→ Required work:
How many lines in the data below include the word "degrees"? Respond with the number, nothing more.

(Data shown)

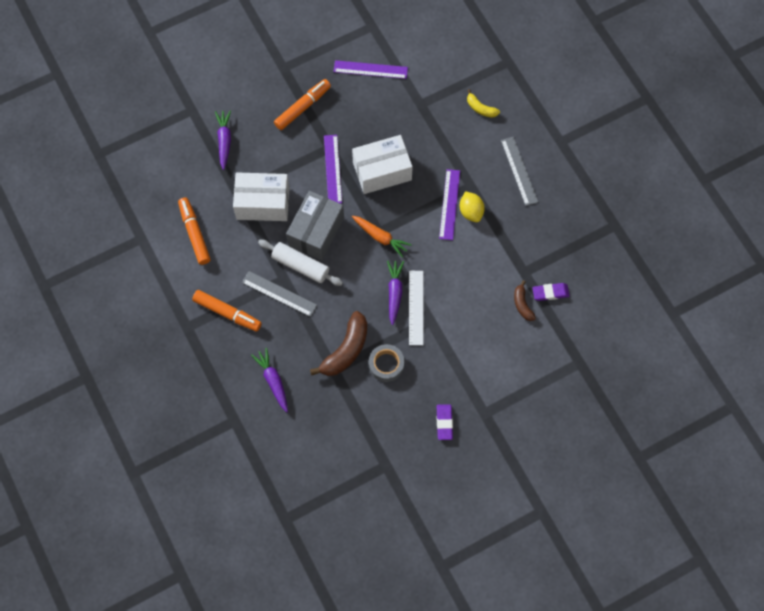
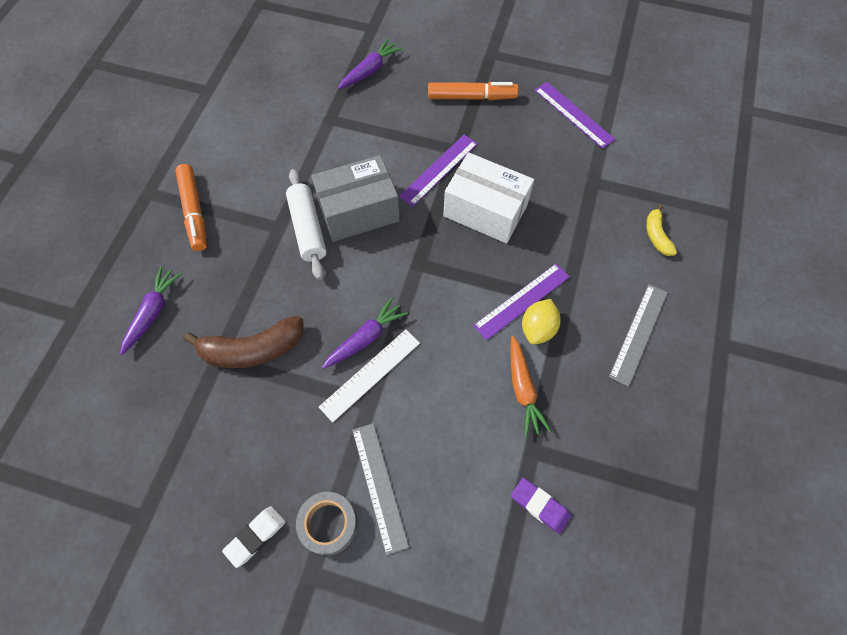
camera: 45 degrees right, 5 degrees down
(194, 233) = (253, 122): orange marker -> none
(263, 203) = (340, 146): white box -> none
(279, 293) = (258, 236): grey ruler -> grey ruler (379, 486)
(380, 237) = (414, 270): orange carrot -> orange carrot (523, 389)
(386, 364) = (272, 405): grey tape -> grey tape (328, 524)
(444, 422) = (255, 536): purple eraser -> white eraser
(522, 304) = (491, 486): brown banana -> none

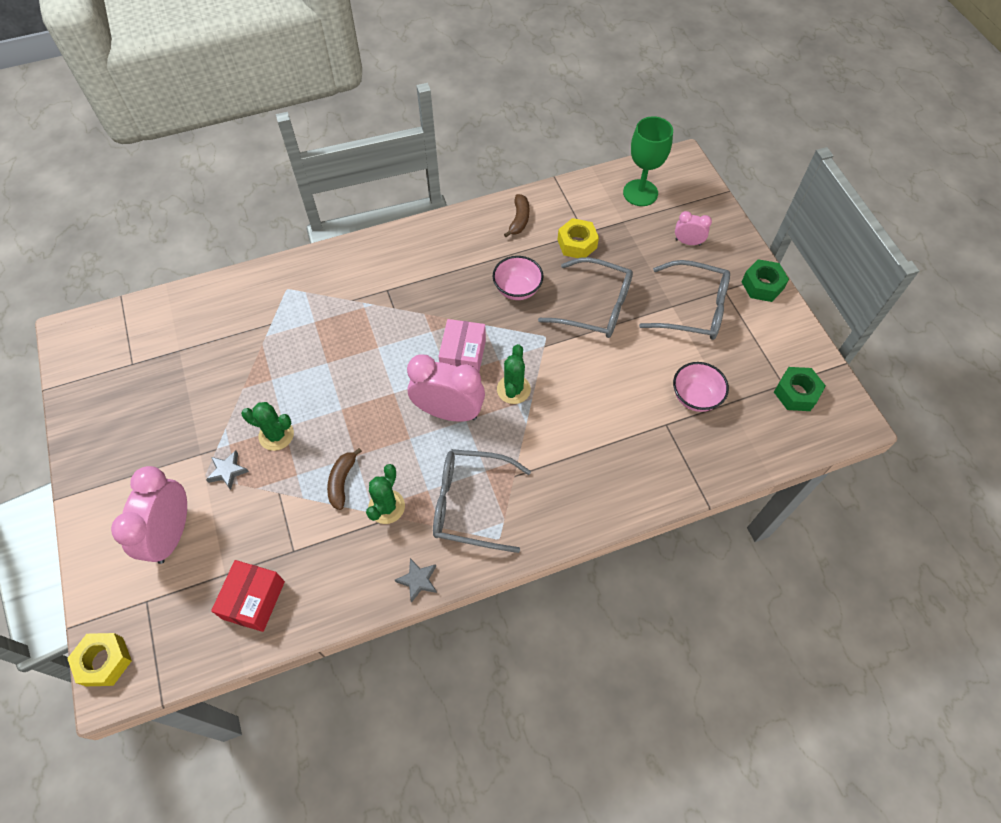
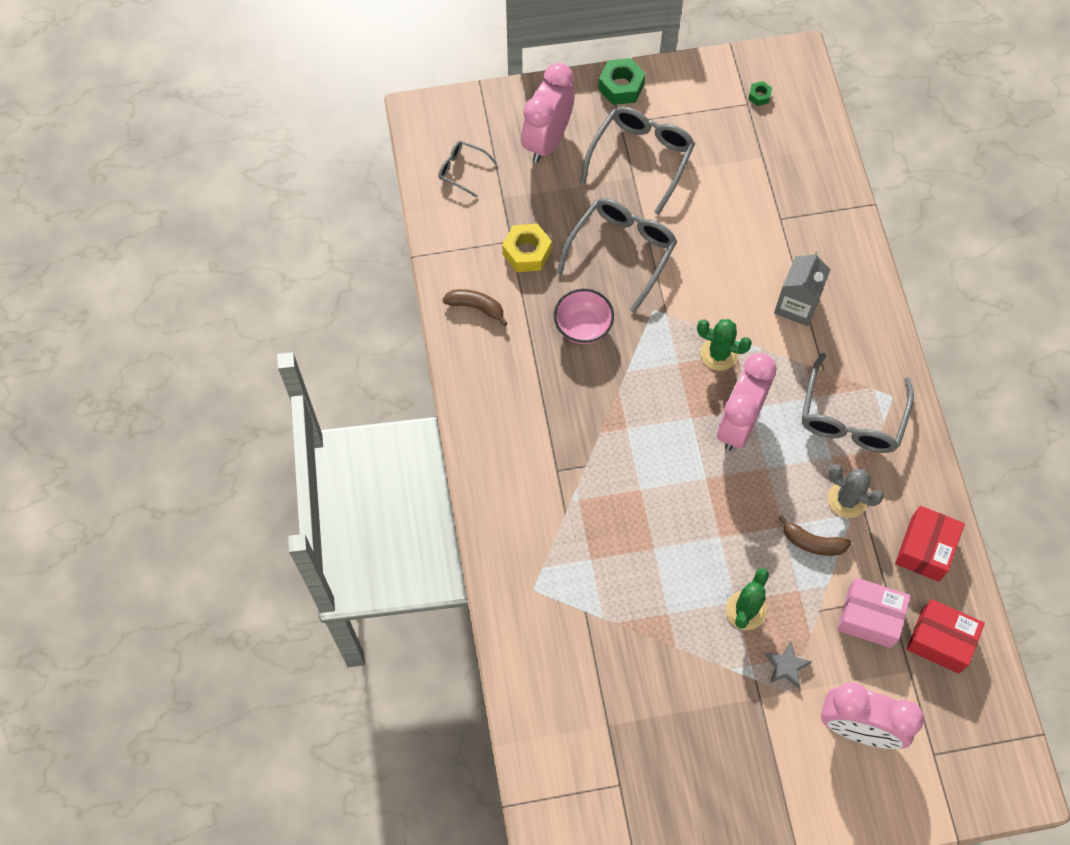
camera: 80 degrees left, 5 degrees up
(104, 661) = (996, 796): yellow nut -> none
(344, 580) = (925, 549): none -> red box
(386, 507) = (847, 499): green cactus -> grey cactus
(418, 580) = (930, 478): grey star -> none
(463, 356) = (667, 398): pink box -> pink box (869, 617)
(577, 446) = (796, 305): none -> grey carton
(640, 193) = (462, 170): green goblet -> grey glasses
(688, 242) = (547, 140): pink clock -> pink clock, size x1.97
(695, 397) = (752, 185): pink bowl -> none
(796, 393) = (759, 96): green nut -> green nut, size x0.51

(End Data shown)

→ Answer section:
2